## ABOUT THIS EXERCISE
Copy verbatim the block of lines in the entries below whose first line contains "camera: 135 degrees left, 15 degrees down" and whose last line contains "(416, 275) = (353, 236): brown". Leave out all other lines.

## DATA RECORDS
Segment Open

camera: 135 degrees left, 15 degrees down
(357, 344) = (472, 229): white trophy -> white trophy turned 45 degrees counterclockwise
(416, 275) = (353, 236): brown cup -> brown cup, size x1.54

Segment Closed
Segment Open

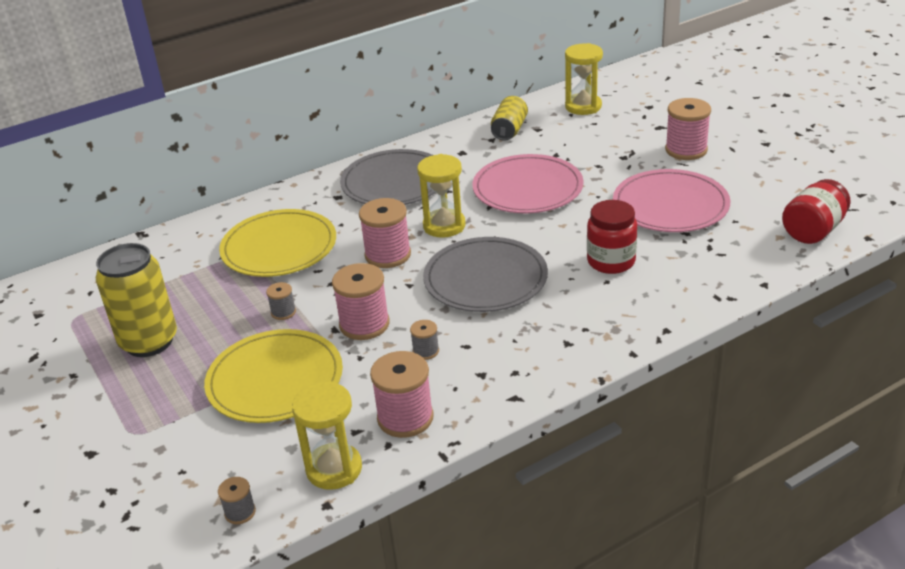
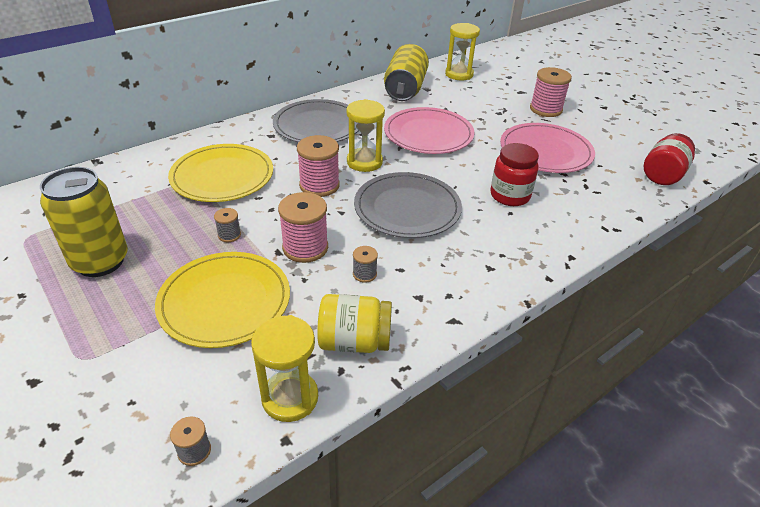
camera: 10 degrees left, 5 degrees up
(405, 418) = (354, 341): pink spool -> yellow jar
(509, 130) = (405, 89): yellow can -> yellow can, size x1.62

Segment Closed

## WORKED SOLUTION
camera: 135 degrees left, 15 degrees down
(357, 344) = (472, 229): white trophy -> white trophy turned 45 degrees counterclockwise
(416, 275) = (353, 236): brown cup -> brown cup, size x1.54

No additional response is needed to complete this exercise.